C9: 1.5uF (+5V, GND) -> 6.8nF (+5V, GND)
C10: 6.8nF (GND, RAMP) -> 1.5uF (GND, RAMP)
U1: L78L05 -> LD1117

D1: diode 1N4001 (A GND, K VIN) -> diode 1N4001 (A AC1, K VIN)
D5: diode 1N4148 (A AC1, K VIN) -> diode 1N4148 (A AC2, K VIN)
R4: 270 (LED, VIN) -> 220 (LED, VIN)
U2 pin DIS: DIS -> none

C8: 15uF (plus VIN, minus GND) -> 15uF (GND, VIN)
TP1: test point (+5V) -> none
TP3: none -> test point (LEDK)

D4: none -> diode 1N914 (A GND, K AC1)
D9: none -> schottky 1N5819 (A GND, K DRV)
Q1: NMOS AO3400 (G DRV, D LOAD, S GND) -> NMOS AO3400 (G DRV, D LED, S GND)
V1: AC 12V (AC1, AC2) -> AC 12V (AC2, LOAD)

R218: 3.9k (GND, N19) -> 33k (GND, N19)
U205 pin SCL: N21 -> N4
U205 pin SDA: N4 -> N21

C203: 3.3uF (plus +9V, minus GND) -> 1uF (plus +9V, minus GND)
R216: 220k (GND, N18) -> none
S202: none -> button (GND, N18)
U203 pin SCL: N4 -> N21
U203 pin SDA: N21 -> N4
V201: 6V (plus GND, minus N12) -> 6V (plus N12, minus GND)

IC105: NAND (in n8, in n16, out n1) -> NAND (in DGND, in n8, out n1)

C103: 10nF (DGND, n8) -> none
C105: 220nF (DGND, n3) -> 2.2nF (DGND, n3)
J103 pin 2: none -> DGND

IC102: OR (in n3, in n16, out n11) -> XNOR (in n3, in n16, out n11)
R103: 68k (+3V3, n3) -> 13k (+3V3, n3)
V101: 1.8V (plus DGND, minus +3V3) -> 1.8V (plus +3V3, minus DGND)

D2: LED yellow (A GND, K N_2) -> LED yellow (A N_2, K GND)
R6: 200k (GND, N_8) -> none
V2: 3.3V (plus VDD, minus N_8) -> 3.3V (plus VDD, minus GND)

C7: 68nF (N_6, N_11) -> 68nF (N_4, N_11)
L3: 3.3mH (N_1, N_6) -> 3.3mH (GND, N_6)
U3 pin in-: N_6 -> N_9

[PROBLEM DETAILS] What is needed is a verbatim copy of every line in the records above from the one containing "U205 pin SDA: N4 -> N21" down to the one containing "V201: 6V (plus", both included, and nothing more.

[OUTPUT OF THE TASK]
U205 pin SDA: N4 -> N21

C203: 3.3uF (plus +9V, minus GND) -> 1uF (plus +9V, minus GND)
R216: 220k (GND, N18) -> none
S202: none -> button (GND, N18)
U203 pin SCL: N4 -> N21
U203 pin SDA: N21 -> N4
V201: 6V (plus GND, minus N12) -> 6V (plus N12, minus GND)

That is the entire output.